----- Given records -----

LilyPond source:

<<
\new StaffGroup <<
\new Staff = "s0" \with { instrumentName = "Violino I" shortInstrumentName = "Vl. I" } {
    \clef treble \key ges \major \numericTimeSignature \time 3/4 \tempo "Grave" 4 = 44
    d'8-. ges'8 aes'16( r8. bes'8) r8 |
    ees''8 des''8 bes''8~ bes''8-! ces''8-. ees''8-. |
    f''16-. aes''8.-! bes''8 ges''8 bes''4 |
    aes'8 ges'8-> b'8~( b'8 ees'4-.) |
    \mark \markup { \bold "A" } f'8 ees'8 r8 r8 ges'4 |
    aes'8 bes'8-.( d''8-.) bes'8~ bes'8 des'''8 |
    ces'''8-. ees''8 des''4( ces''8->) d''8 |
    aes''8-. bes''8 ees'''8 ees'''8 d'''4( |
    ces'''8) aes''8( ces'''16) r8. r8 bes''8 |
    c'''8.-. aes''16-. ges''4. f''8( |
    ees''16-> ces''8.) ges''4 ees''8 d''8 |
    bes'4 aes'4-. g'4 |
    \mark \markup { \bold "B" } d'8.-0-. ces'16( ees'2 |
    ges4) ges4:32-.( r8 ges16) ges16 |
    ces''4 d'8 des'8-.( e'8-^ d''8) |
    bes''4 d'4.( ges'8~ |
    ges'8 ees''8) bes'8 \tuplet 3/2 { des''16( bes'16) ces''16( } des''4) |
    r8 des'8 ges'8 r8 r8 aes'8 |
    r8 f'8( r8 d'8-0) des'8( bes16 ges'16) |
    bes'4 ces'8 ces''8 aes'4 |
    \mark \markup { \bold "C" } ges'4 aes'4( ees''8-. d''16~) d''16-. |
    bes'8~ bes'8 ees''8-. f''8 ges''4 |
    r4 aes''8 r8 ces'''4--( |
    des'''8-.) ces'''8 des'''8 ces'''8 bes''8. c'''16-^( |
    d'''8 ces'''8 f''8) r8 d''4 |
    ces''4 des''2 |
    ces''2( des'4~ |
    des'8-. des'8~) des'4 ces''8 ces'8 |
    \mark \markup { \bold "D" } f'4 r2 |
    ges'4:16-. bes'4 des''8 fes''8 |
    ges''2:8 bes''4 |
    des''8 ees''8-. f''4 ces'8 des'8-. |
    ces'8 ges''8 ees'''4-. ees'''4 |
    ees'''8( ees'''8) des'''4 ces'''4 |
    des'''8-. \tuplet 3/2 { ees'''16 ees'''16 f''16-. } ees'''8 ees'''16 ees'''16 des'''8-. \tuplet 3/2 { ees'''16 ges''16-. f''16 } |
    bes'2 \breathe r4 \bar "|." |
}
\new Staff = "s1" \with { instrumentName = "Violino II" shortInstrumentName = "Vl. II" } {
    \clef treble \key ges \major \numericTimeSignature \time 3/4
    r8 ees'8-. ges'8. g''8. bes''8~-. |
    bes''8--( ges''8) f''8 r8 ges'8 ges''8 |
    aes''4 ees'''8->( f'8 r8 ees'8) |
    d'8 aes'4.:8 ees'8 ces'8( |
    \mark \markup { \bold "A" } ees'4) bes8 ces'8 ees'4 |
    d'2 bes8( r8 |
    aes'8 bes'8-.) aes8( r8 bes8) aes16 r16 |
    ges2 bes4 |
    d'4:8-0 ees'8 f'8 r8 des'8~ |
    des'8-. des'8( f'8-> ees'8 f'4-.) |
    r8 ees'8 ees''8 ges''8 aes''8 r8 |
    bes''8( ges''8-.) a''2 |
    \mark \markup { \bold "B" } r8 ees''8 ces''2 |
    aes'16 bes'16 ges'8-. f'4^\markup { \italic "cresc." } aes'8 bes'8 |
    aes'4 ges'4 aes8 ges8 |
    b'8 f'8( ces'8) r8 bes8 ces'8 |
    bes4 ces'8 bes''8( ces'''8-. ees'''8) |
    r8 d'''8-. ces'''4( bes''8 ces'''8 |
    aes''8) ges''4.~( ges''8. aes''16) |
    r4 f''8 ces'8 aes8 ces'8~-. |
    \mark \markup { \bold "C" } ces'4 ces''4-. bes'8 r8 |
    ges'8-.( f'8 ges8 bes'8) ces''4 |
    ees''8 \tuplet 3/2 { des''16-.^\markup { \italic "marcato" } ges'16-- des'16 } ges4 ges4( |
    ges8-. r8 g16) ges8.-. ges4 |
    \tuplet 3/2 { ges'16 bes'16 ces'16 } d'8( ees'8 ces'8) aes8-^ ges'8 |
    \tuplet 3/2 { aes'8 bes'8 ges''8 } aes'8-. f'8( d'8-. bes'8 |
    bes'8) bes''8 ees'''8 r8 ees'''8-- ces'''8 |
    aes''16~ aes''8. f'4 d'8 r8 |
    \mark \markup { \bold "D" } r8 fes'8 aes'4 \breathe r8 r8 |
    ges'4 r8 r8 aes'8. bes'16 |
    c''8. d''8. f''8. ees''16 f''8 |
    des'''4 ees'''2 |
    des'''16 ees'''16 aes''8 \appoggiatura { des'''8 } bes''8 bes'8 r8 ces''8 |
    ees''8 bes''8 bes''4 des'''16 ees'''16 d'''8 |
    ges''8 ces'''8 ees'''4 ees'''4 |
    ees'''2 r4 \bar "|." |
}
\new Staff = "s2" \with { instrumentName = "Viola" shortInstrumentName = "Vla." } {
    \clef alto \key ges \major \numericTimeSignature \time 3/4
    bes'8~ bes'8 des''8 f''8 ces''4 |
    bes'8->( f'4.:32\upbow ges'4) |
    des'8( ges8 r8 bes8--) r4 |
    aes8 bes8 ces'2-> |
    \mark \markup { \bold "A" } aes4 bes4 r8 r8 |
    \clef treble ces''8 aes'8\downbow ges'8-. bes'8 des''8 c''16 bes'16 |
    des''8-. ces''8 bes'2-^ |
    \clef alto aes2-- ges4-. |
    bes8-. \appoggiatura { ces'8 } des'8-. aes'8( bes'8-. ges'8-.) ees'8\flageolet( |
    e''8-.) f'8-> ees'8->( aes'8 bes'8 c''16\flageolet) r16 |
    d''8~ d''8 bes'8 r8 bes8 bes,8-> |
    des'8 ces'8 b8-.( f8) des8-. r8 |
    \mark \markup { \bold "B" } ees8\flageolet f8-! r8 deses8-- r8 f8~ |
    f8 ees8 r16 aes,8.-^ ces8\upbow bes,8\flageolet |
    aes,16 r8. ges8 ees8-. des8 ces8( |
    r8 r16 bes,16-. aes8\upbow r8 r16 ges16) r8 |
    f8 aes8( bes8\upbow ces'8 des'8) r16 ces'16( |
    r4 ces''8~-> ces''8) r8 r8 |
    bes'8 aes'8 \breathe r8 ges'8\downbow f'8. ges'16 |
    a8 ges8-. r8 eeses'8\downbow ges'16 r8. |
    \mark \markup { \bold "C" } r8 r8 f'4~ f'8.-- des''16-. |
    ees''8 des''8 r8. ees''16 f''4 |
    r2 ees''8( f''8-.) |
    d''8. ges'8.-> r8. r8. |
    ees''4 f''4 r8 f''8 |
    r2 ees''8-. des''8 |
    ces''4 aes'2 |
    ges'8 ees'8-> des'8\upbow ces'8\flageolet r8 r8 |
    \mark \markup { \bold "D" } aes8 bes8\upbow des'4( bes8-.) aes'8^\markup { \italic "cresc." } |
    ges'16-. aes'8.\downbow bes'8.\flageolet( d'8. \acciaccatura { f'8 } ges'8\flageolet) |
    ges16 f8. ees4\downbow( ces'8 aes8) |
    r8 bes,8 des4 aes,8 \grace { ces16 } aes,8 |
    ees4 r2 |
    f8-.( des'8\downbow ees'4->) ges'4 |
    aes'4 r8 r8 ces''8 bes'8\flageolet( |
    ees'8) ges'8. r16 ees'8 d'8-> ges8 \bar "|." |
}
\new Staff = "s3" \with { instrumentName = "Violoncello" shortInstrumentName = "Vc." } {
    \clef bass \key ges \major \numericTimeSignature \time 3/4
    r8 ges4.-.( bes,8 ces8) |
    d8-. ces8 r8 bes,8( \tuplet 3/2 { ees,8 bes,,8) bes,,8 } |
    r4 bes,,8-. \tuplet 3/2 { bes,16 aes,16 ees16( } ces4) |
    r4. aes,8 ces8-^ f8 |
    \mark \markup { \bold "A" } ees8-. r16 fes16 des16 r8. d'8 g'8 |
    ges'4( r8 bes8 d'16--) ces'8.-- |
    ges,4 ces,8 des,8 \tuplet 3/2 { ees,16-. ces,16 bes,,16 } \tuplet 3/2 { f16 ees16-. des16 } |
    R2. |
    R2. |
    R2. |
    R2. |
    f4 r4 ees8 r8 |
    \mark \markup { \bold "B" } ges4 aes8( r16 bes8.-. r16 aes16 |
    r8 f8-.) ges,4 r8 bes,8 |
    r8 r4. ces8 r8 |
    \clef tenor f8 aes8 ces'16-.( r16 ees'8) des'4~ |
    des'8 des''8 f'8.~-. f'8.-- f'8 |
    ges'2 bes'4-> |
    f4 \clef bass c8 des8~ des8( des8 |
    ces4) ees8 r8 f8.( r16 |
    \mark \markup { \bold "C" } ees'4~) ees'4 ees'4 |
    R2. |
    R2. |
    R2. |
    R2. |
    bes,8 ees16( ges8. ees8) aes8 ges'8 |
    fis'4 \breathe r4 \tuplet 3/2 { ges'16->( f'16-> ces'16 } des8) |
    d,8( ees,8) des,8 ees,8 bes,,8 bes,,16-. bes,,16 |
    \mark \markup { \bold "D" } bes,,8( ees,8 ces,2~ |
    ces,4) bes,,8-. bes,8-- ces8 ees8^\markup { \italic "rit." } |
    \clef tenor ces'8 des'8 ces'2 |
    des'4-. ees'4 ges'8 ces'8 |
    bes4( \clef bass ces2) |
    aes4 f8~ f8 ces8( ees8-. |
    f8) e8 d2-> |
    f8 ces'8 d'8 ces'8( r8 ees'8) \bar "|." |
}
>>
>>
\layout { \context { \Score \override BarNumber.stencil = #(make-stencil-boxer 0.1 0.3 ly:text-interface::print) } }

-----

#### Task description
Identify each line in the records above that contains the string "bass", and copy those lines. Treat uppercase and lowercase letters as different.

#### Reply to the exercise
    \clef bass \key ges \major \numericTimeSignature \time 3/4
    f4 \clef bass c8 des8~ des8( des8 |
    bes4( \clef bass ces2) |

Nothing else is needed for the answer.